START Source records
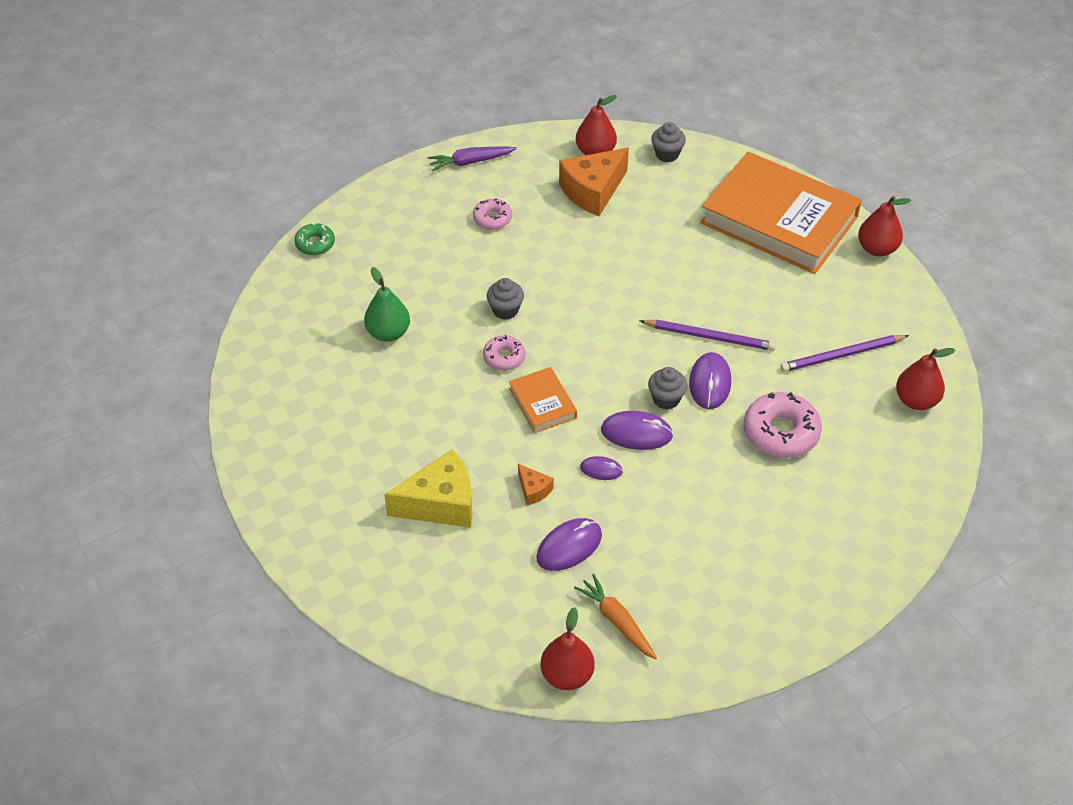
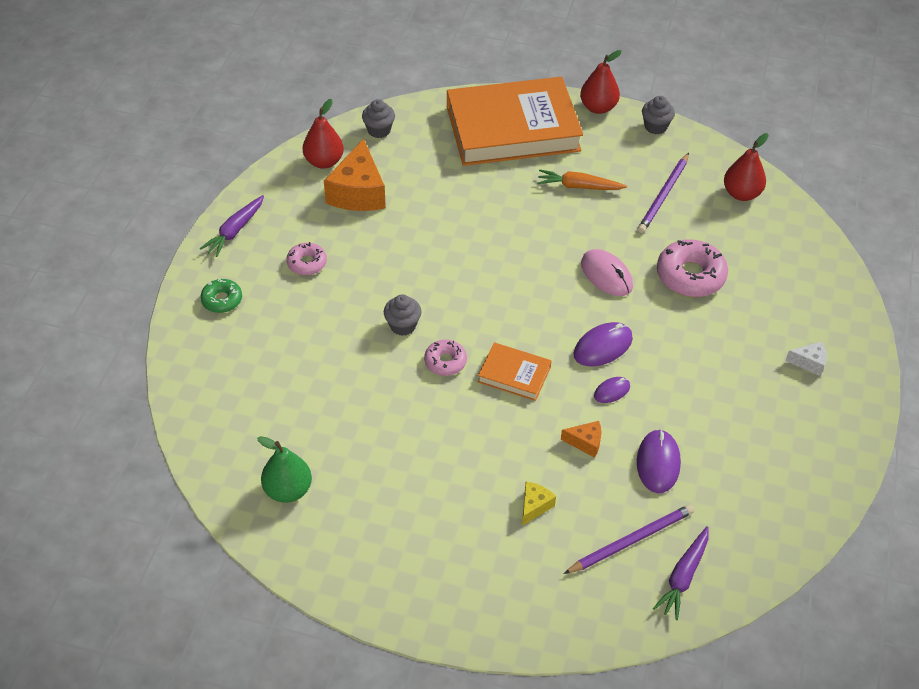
camera: 45 degrees left, 0 degrees up
green donut [294,222,335,255] -> green donut moved to [200,278,242,313]
green pear [364,267,410,342] -> green pear moved to [257,436,312,503]
yellow cheese [384,449,472,528] -> yellow cheese [522,482,556,526], size x0.48
red pear [541,607,595,690] -> none
orange carrot [574,574,657,659] -> orange carrot moved to [537,169,627,190]
purple pencil [640,320,776,351] -> purple pencil moved to [564,504,694,574]
grey cupcake [648,367,688,410] -> grey cupcake moved to [642,96,675,134]
purple mouse [689,352,731,409] -> pink mouse [581,249,633,296]
none -> purple carrot [653,526,709,620]
none -> white cheese [785,342,827,376]

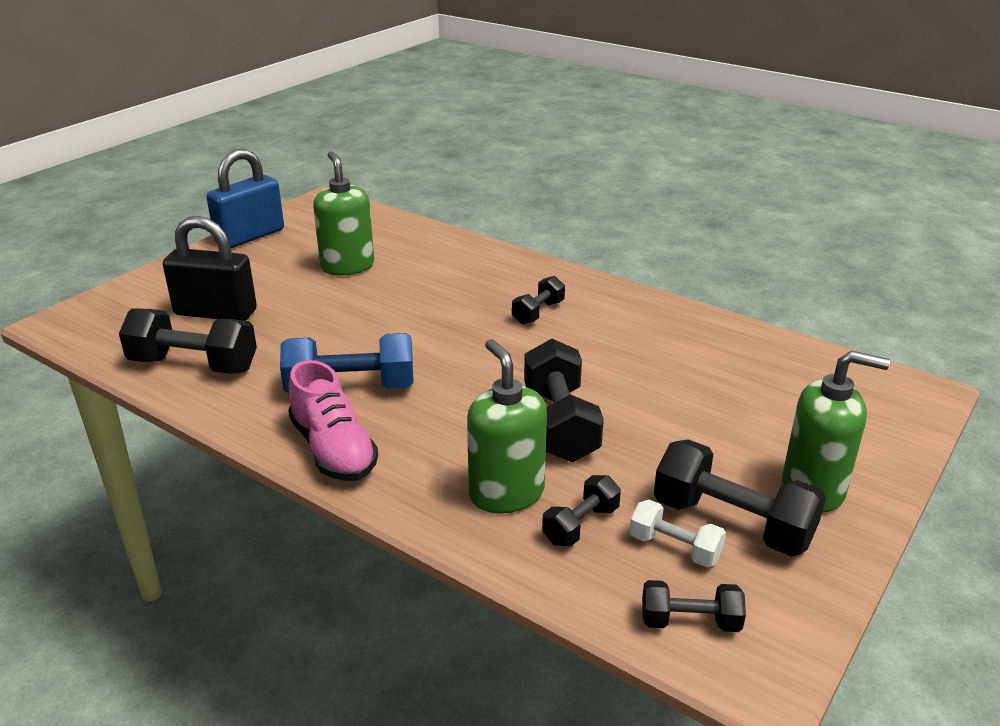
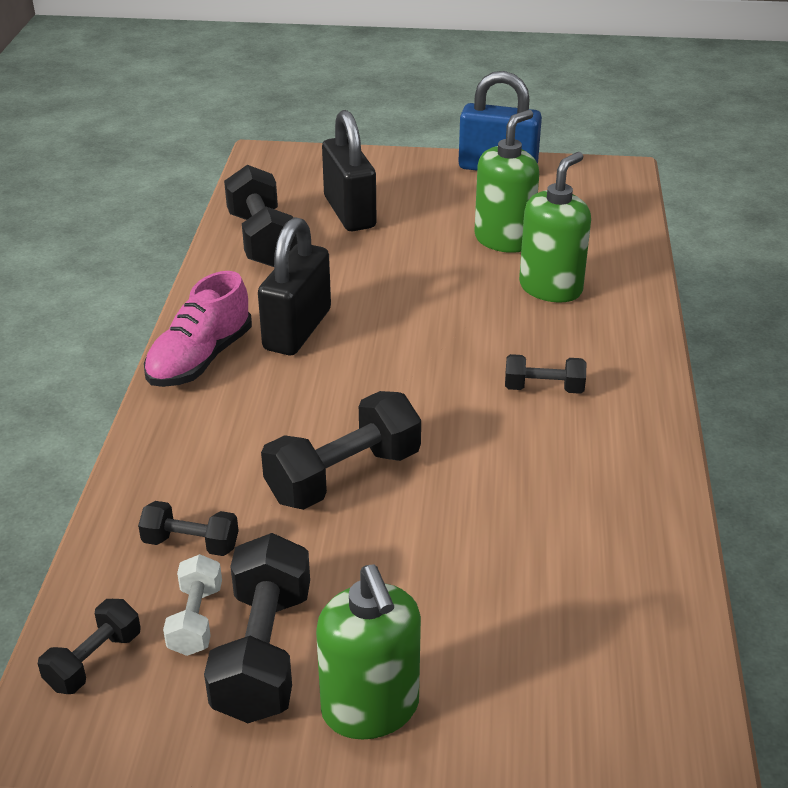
camera: 60 degrees right, 5 degrees up
blue dumbbell [280,333,414,393] -> black padlock [258,217,331,355]
green soap dispenser [467,339,547,513] -> green soap dispenser moved to [519,152,591,302]
black dumbbell [642,580,746,632] -> black dumbbell turned 60 degrees clockwise [38,599,141,694]

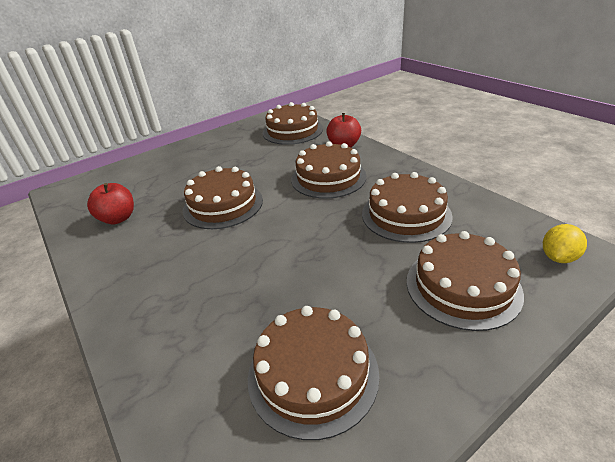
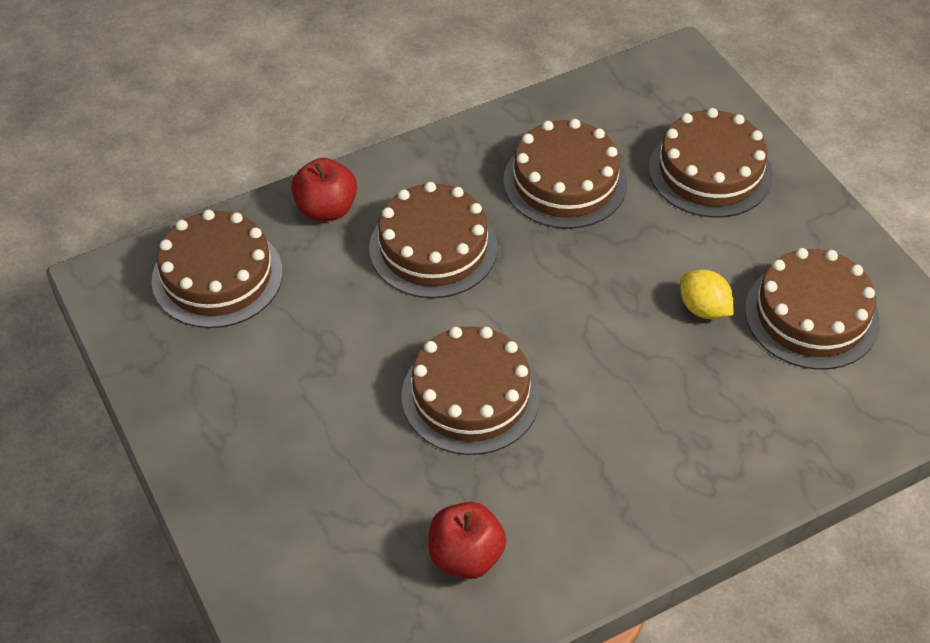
camera: 85 degrees left, 15 degrees up
yellow lemon [543,224,587,263] -> yellow lemon moved to [681,270,733,319]

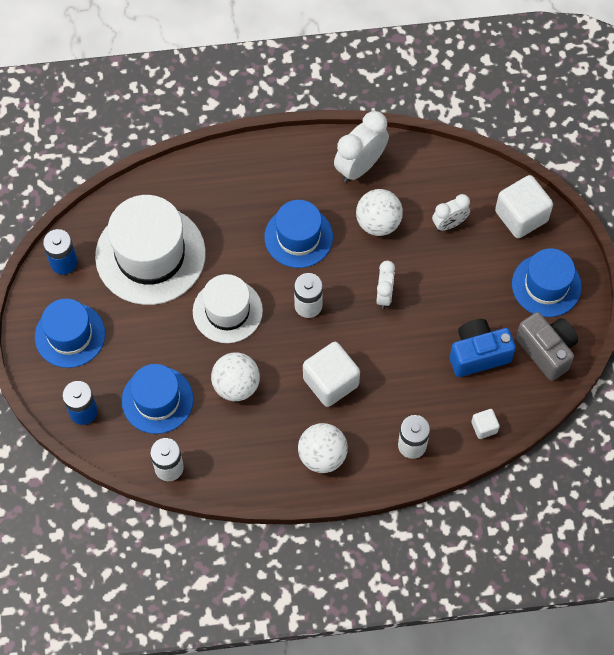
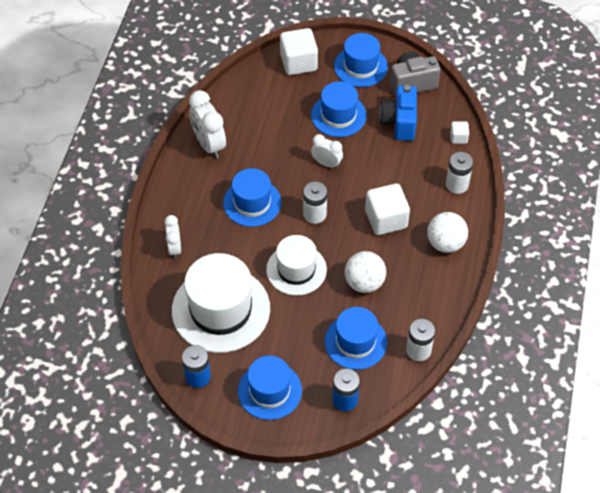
camera: 70 degrees left, 10 degrees down
white ball [356,189,403,236] -> none
white clock [432,194,470,231] -> white clock moved to [164,215,181,259]
none -> blue hat [311,81,367,137]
END Source records
**Task brief**
Show all lines of the material in which the word "left" can be found.

**Output of the exercise**
camera: 45 degrees left, 0 degrees up
camera: 85 degrees left, 15 degrees up
camera: 70 degrees left, 10 degrees down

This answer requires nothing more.